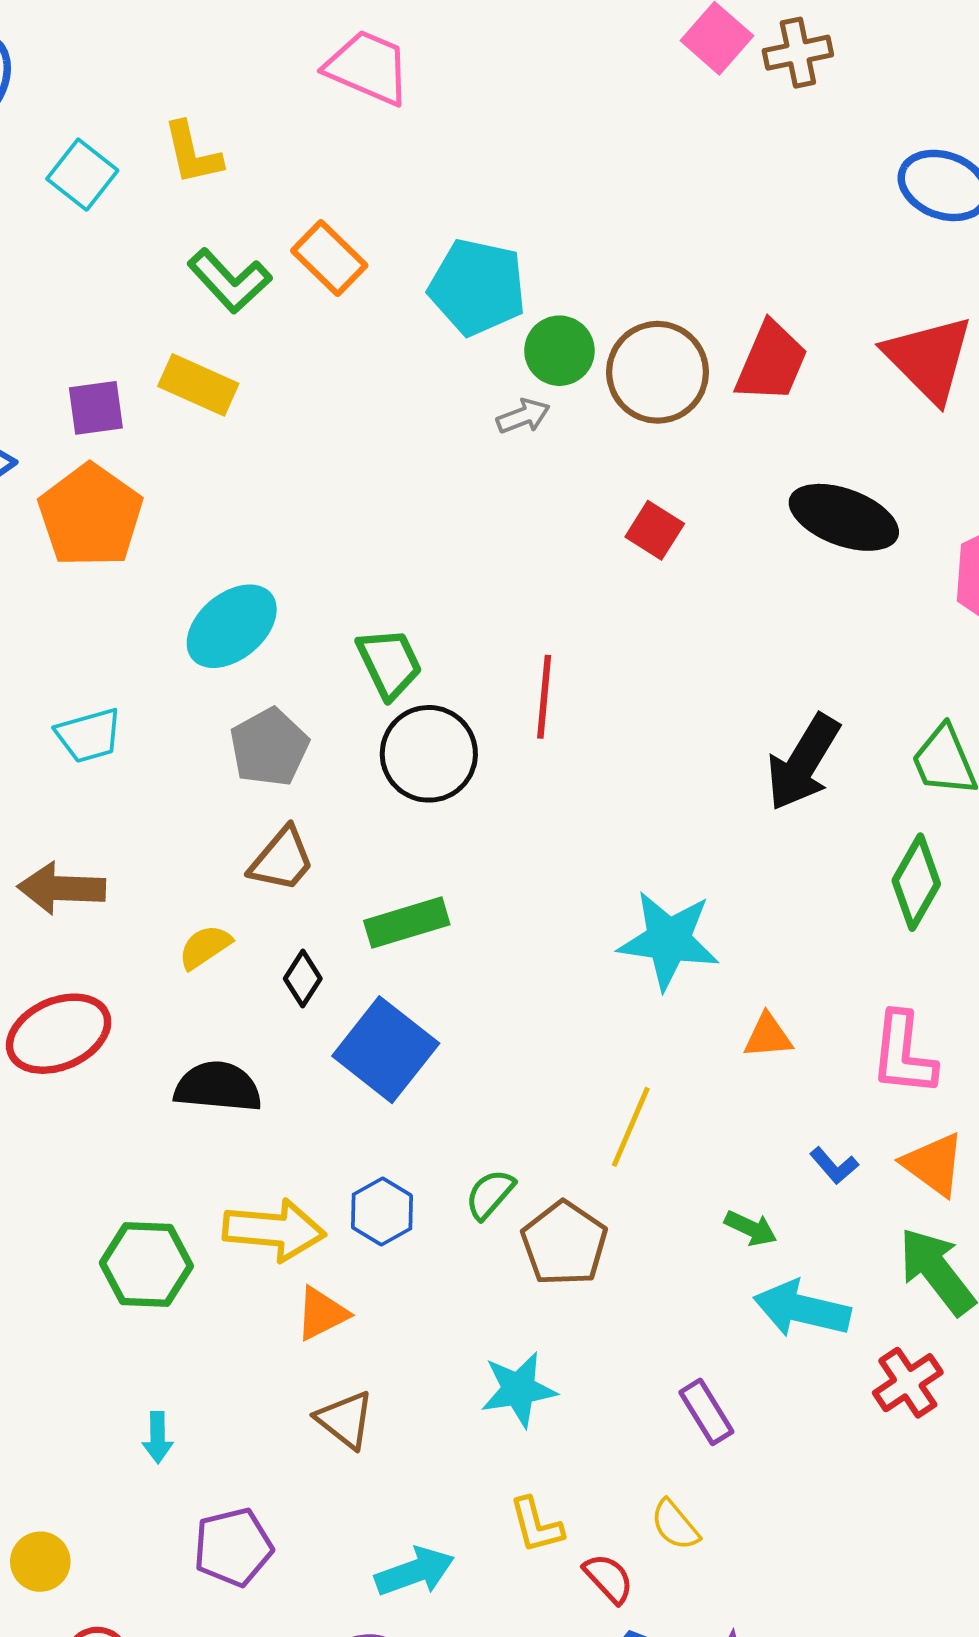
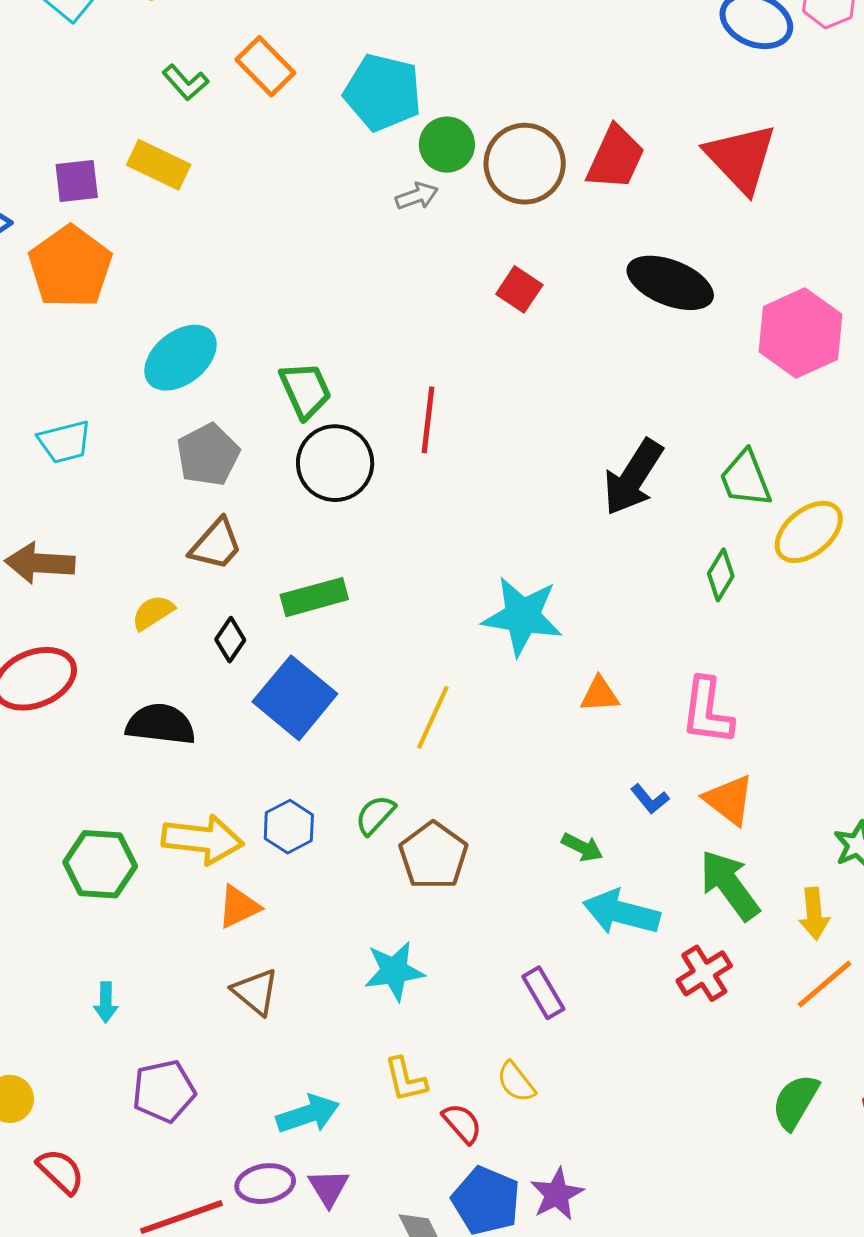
green L-shape: (229, 281) -> (185, 82), size x0.7
green diamond: (916, 882) -> (721, 575), size x0.7
yellow line: (631, 1127) -> (433, 717), moved

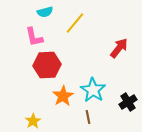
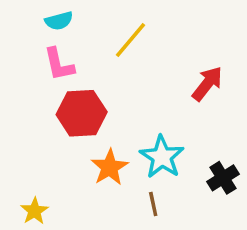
cyan semicircle: (45, 12) -> (59, 21), moved
yellow star: (33, 121) -> (34, 211), moved

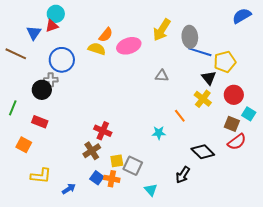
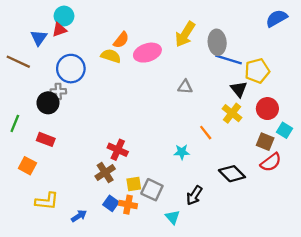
black arrow: (183, 175) -> (194, 195), moved

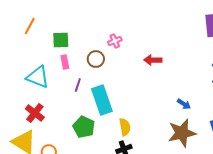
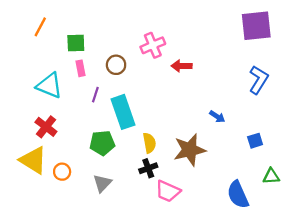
pink cross: (115, 41) -> (153, 45), moved, size x1.5
green pentagon: (84, 127) -> (102, 143), turned -30
brown star: (182, 133) -> (190, 150), moved

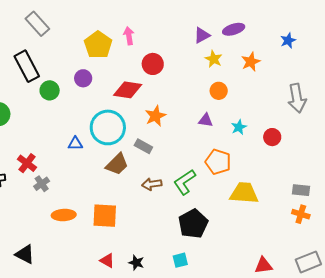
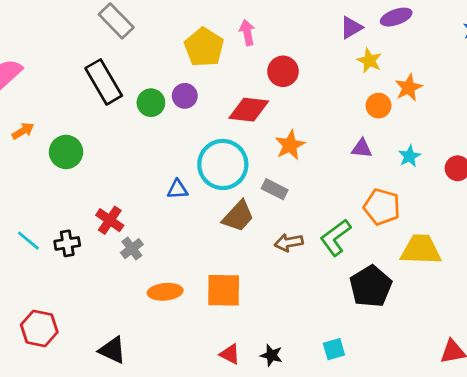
orange star: (251, 62) -> (409, 88), moved
green circle: (50, 90) -> (151, 103), moved
black pentagon: (193, 224) -> (371, 286), moved

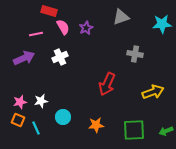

* * * * * * *

*WHAT TO WORK ON*.
Whenever a line of the entries contains the string "star", copy that line.

*YOUR SOLUTION*.
yellow star: (33, 121) -> (34, 211), moved
brown star: (182, 133) -> (190, 150), moved
orange star: (251, 62) -> (409, 88), moved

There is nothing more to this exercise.